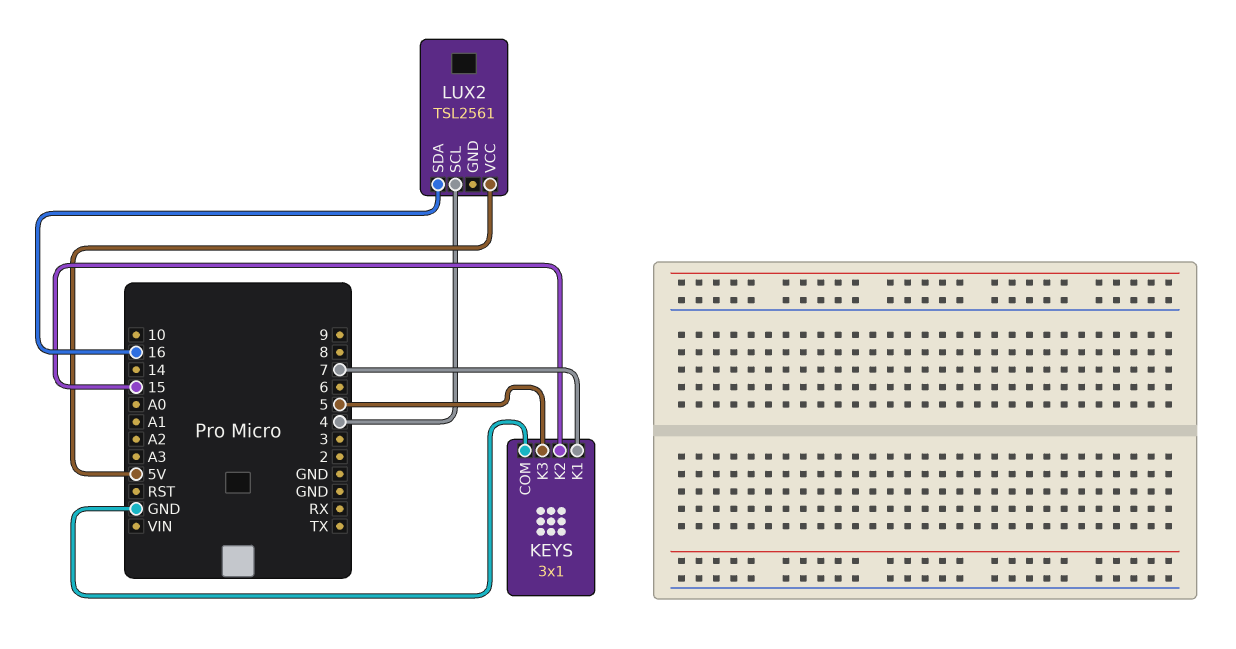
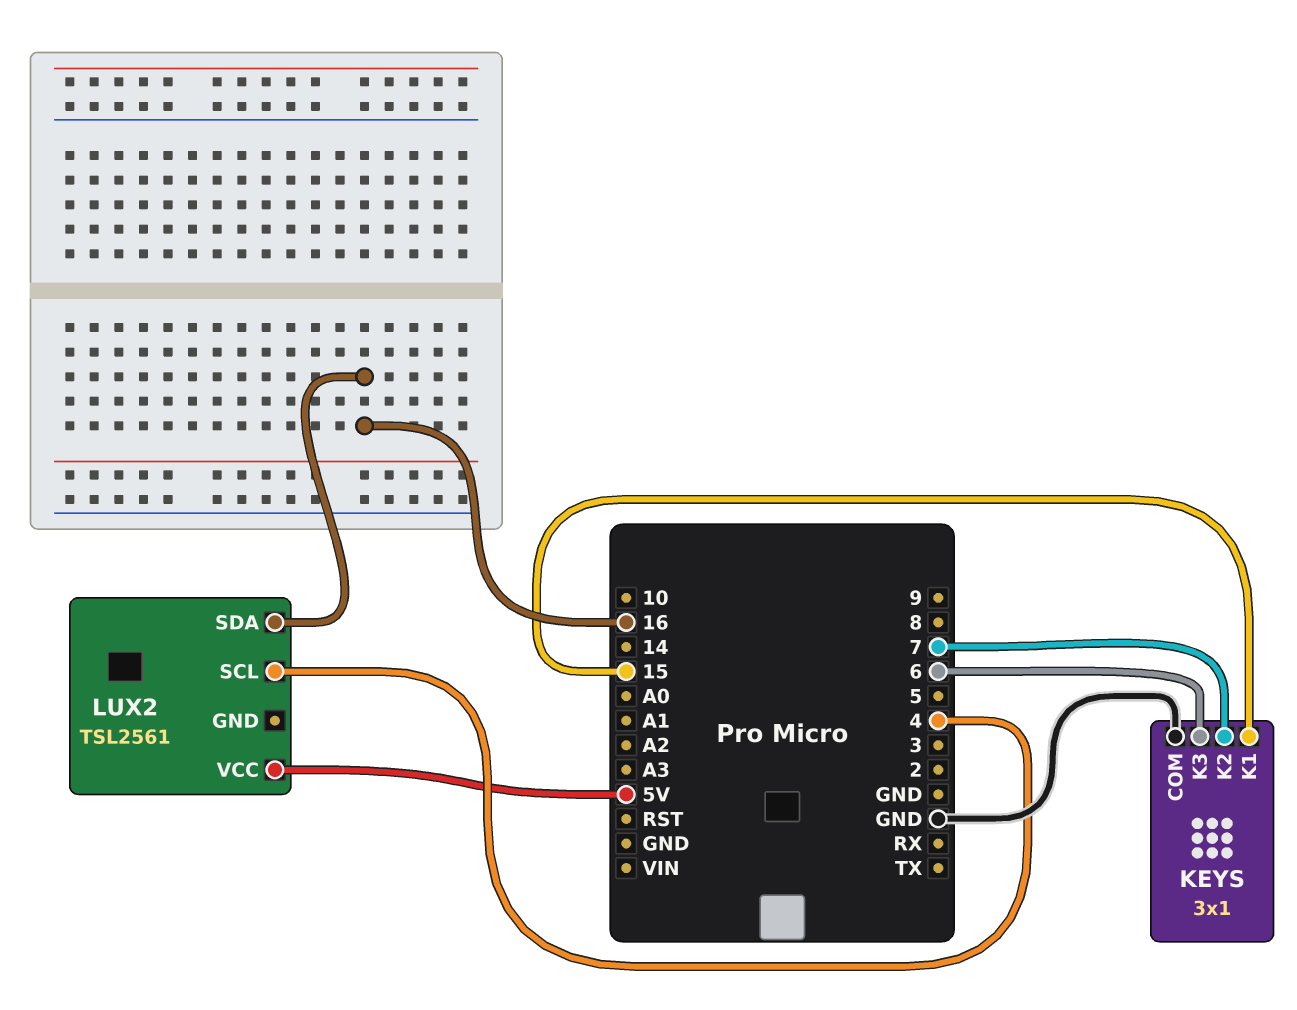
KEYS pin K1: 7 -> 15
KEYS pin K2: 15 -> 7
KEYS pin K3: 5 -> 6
* * *
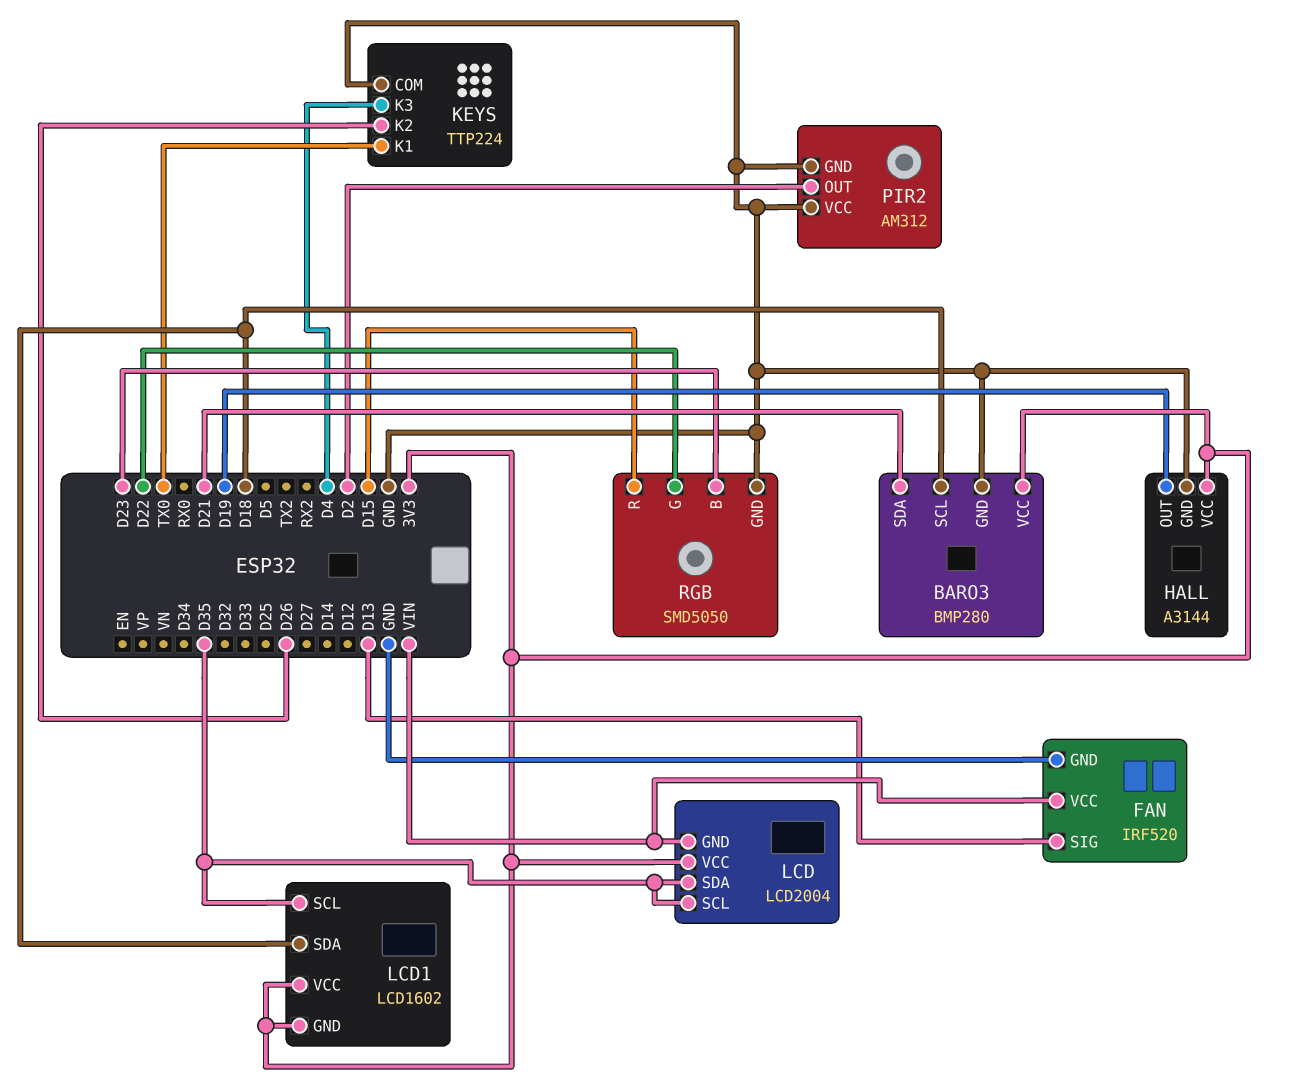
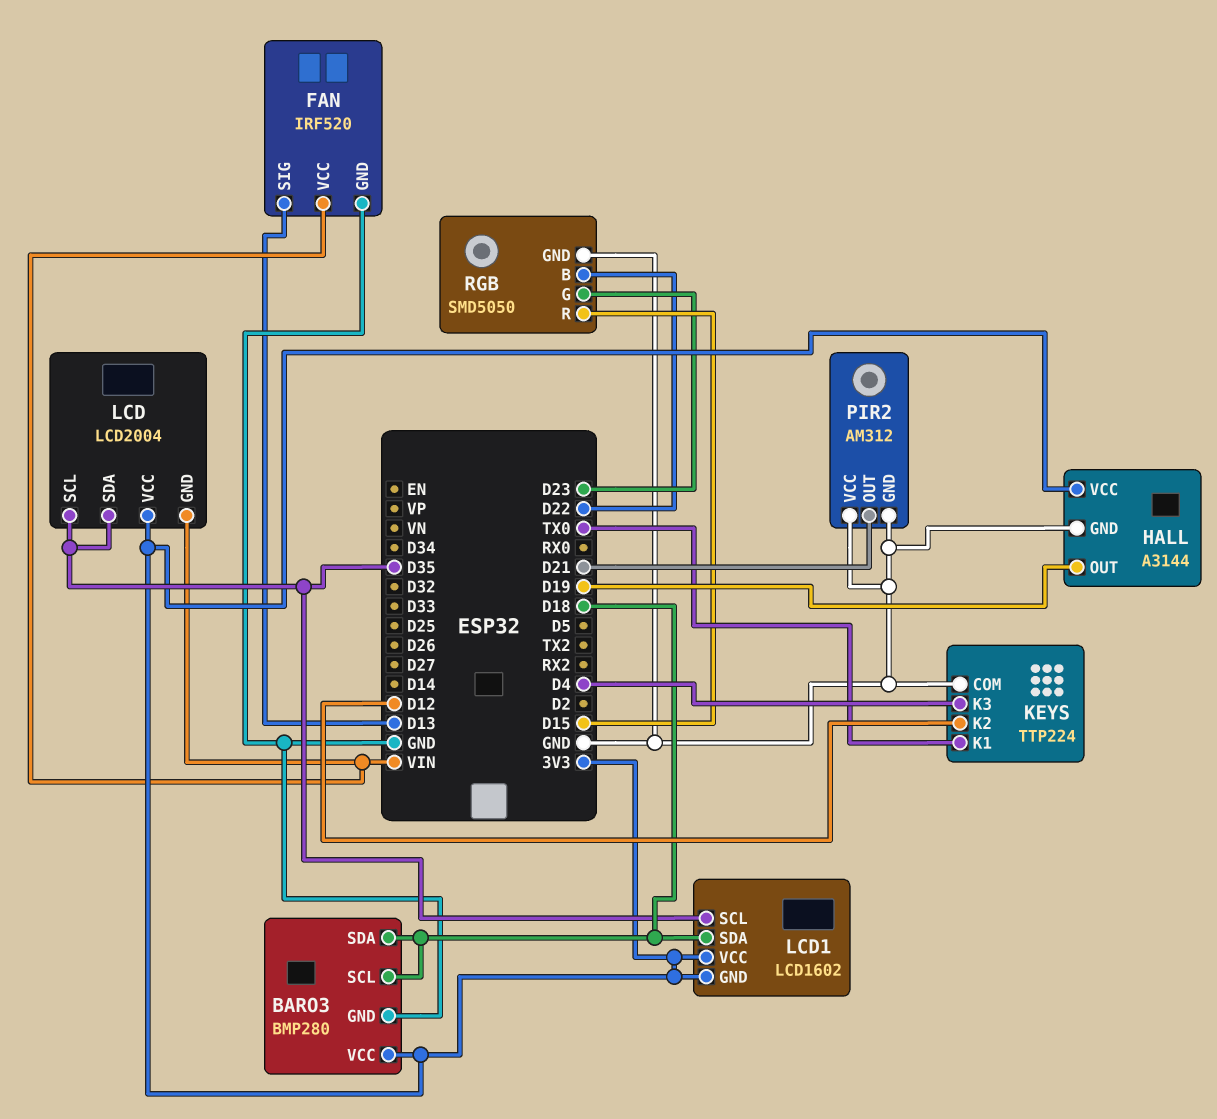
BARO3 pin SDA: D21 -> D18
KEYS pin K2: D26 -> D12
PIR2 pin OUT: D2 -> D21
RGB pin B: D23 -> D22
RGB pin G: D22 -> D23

▶ What the exercise asks: Would you print exactly, and only, the lines of the data above from the line with "KEYS pin K2: D26 -> D12" through the line with "RGB pin G: D22 -> D23", inclusive?

▶ Task solution:
KEYS pin K2: D26 -> D12
PIR2 pin OUT: D2 -> D21
RGB pin B: D23 -> D22
RGB pin G: D22 -> D23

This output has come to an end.